# What the task requires
Once you have read the entries below, give them all again without any difference.

# Data to process
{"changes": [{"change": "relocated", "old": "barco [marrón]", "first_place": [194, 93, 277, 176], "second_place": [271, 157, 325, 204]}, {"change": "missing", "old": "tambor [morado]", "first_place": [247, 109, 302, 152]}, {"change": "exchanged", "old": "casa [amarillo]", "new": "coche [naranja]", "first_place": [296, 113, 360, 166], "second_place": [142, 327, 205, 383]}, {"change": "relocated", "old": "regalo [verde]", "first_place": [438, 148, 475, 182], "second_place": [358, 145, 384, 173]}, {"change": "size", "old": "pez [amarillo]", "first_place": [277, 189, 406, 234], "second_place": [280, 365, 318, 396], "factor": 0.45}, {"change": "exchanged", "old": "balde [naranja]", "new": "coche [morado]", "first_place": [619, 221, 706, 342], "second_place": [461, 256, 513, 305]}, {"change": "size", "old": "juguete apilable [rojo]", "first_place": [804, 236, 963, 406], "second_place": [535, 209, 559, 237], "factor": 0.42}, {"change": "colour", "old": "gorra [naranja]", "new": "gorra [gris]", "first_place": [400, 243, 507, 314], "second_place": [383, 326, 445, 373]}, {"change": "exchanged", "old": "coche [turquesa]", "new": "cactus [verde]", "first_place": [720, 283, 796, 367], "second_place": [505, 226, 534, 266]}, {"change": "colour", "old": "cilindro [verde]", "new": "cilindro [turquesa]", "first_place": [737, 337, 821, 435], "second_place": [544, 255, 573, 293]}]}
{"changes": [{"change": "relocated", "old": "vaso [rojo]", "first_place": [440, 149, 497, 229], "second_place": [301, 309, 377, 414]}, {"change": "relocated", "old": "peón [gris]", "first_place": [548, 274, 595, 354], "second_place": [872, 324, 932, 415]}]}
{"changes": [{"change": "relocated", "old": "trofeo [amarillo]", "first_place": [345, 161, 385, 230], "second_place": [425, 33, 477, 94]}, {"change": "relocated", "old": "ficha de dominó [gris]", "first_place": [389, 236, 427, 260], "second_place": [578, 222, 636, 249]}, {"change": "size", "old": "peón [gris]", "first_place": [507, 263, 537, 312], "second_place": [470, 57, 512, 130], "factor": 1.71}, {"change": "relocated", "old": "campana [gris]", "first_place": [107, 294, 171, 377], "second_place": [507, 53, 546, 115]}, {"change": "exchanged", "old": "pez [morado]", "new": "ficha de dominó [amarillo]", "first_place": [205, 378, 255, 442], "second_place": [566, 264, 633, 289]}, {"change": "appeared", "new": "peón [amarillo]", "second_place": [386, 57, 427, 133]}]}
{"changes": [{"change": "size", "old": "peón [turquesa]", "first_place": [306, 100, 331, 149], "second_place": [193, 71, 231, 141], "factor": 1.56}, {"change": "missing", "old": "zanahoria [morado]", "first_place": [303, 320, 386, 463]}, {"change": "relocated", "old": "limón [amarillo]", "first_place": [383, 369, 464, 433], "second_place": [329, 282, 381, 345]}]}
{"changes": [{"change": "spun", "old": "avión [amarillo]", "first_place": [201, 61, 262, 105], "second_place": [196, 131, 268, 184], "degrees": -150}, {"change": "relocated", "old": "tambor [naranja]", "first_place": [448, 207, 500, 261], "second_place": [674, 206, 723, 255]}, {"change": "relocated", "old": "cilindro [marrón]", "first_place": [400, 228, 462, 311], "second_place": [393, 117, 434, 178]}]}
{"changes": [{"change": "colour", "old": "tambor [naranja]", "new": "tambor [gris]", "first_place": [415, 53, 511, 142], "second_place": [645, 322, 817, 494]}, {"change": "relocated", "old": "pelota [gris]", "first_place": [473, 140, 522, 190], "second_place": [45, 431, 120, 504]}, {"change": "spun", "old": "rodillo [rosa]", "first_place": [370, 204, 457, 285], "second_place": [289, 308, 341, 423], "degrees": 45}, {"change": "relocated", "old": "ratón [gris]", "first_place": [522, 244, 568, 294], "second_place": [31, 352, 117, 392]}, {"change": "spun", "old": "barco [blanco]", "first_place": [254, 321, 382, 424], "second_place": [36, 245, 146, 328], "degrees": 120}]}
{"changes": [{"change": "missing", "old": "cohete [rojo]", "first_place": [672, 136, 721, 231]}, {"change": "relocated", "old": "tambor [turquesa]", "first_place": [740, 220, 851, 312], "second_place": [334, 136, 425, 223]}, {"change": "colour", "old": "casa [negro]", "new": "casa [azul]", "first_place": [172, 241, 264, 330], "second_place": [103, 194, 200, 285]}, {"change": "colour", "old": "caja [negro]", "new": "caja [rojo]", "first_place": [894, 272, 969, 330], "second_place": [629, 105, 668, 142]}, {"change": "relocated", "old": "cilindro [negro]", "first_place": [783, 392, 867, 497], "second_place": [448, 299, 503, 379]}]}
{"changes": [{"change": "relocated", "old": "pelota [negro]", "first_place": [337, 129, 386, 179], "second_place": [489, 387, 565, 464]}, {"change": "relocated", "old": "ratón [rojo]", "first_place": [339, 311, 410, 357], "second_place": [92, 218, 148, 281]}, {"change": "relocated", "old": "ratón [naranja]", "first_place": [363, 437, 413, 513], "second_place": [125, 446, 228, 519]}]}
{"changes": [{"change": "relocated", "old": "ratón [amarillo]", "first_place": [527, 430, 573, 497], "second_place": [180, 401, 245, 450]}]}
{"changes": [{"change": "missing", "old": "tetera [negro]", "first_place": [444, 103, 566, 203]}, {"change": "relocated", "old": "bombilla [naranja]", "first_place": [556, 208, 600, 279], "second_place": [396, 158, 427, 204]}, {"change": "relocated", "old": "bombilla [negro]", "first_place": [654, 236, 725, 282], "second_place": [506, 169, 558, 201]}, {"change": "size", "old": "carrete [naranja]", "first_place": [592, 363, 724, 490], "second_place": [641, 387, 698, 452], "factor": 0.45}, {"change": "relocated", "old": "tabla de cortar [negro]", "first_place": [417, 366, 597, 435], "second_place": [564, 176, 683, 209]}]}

# Response to the task
{"changes": [{"change": "relocated", "old": "barco [marrón]", "first_place": [194, 93, 277, 176], "second_place": [271, 157, 325, 204]}, {"change": "missing", "old": "tambor [morado]", "first_place": [247, 109, 302, 152]}, {"change": "exchanged", "old": "casa [amarillo]", "new": "coche [naranja]", "first_place": [296, 113, 360, 166], "second_place": [142, 327, 205, 383]}, {"change": "relocated", "old": "regalo [verde]", "first_place": [438, 148, 475, 182], "second_place": [358, 145, 384, 173]}, {"change": "size", "old": "pez [amarillo]", "first_place": [277, 189, 406, 234], "second_place": [280, 365, 318, 396], "factor": 0.45}, {"change": "exchanged", "old": "balde [naranja]", "new": "coche [morado]", "first_place": [619, 221, 706, 342], "second_place": [461, 256, 513, 305]}, {"change": "size", "old": "juguete apilable [rojo]", "first_place": [804, 236, 963, 406], "second_place": [535, 209, 559, 237], "factor": 0.42}, {"change": "colour", "old": "gorra [naranja]", "new": "gorra [gris]", "first_place": [400, 243, 507, 314], "second_place": [383, 326, 445, 373]}, {"change": "exchanged", "old": "coche [turquesa]", "new": "cactus [verde]", "first_place": [720, 283, 796, 367], "second_place": [505, 226, 534, 266]}, {"change": "colour", "old": "cilindro [verde]", "new": "cilindro [turquesa]", "first_place": [737, 337, 821, 435], "second_place": [544, 255, 573, 293]}]}
{"changes": [{"change": "relocated", "old": "vaso [rojo]", "first_place": [440, 149, 497, 229], "second_place": [301, 309, 377, 414]}, {"change": "relocated", "old": "peón [gris]", "first_place": [548, 274, 595, 354], "second_place": [872, 324, 932, 415]}]}
{"changes": [{"change": "relocated", "old": "trofeo [amarillo]", "first_place": [345, 161, 385, 230], "second_place": [425, 33, 477, 94]}, {"change": "relocated", "old": "ficha de dominó [gris]", "first_place": [389, 236, 427, 260], "second_place": [578, 222, 636, 249]}, {"change": "size", "old": "peón [gris]", "first_place": [507, 263, 537, 312], "second_place": [470, 57, 512, 130], "factor": 1.71}, {"change": "relocated", "old": "campana [gris]", "first_place": [107, 294, 171, 377], "second_place": [507, 53, 546, 115]}, {"change": "exchanged", "old": "pez [morado]", "new": "ficha de dominó [amarillo]", "first_place": [205, 378, 255, 442], "second_place": [566, 264, 633, 289]}, {"change": "appeared", "new": "peón [amarillo]", "second_place": [386, 57, 427, 133]}]}
{"changes": [{"change": "size", "old": "peón [turquesa]", "first_place": [306, 100, 331, 149], "second_place": [193, 71, 231, 141], "factor": 1.56}, {"change": "missing", "old": "zanahoria [morado]", "first_place": [303, 320, 386, 463]}, {"change": "relocated", "old": "limón [amarillo]", "first_place": [383, 369, 464, 433], "second_place": [329, 282, 381, 345]}]}
{"changes": [{"change": "spun", "old": "avión [amarillo]", "first_place": [201, 61, 262, 105], "second_place": [196, 131, 268, 184], "degrees": -150}, {"change": "relocated", "old": "tambor [naranja]", "first_place": [448, 207, 500, 261], "second_place": [674, 206, 723, 255]}, {"change": "relocated", "old": "cilindro [marrón]", "first_place": [400, 228, 462, 311], "second_place": [393, 117, 434, 178]}]}
{"changes": [{"change": "colour", "old": "tambor [naranja]", "new": "tambor [gris]", "first_place": [415, 53, 511, 142], "second_place": [645, 322, 817, 494]}, {"change": "relocated", "old": "pelota [gris]", "first_place": [473, 140, 522, 190], "second_place": [45, 431, 120, 504]}, {"change": "spun", "old": "rodillo [rosa]", "first_place": [370, 204, 457, 285], "second_place": [289, 308, 341, 423], "degrees": 45}, {"change": "relocated", "old": "ratón [gris]", "first_place": [522, 244, 568, 294], "second_place": [31, 352, 117, 392]}, {"change": "spun", "old": "barco [blanco]", "first_place": [254, 321, 382, 424], "second_place": [36, 245, 146, 328], "degrees": 120}]}
{"changes": [{"change": "missing", "old": "cohete [rojo]", "first_place": [672, 136, 721, 231]}, {"change": "relocated", "old": "tambor [turquesa]", "first_place": [740, 220, 851, 312], "second_place": [334, 136, 425, 223]}, {"change": "colour", "old": "casa [negro]", "new": "casa [azul]", "first_place": [172, 241, 264, 330], "second_place": [103, 194, 200, 285]}, {"change": "colour", "old": "caja [negro]", "new": "caja [rojo]", "first_place": [894, 272, 969, 330], "second_place": [629, 105, 668, 142]}, {"change": "relocated", "old": "cilindro [negro]", "first_place": [783, 392, 867, 497], "second_place": [448, 299, 503, 379]}]}
{"changes": [{"change": "relocated", "old": "pelota [negro]", "first_place": [337, 129, 386, 179], "second_place": [489, 387, 565, 464]}, {"change": "relocated", "old": "ratón [rojo]", "first_place": [339, 311, 410, 357], "second_place": [92, 218, 148, 281]}, {"change": "relocated", "old": "ratón [naranja]", "first_place": [363, 437, 413, 513], "second_place": [125, 446, 228, 519]}]}
{"changes": [{"change": "relocated", "old": "ratón [amarillo]", "first_place": [527, 430, 573, 497], "second_place": [180, 401, 245, 450]}]}
{"changes": [{"change": "missing", "old": "tetera [negro]", "first_place": [444, 103, 566, 203]}, {"change": "relocated", "old": "bombilla [naranja]", "first_place": [556, 208, 600, 279], "second_place": [396, 158, 427, 204]}, {"change": "relocated", "old": "bombilla [negro]", "first_place": [654, 236, 725, 282], "second_place": [506, 169, 558, 201]}, {"change": "size", "old": "carrete [naranja]", "first_place": [592, 363, 724, 490], "second_place": [641, 387, 698, 452], "factor": 0.45}, {"change": "relocated", "old": "tabla de cortar [negro]", "first_place": [417, 366, 597, 435], "second_place": [564, 176, 683, 209]}]}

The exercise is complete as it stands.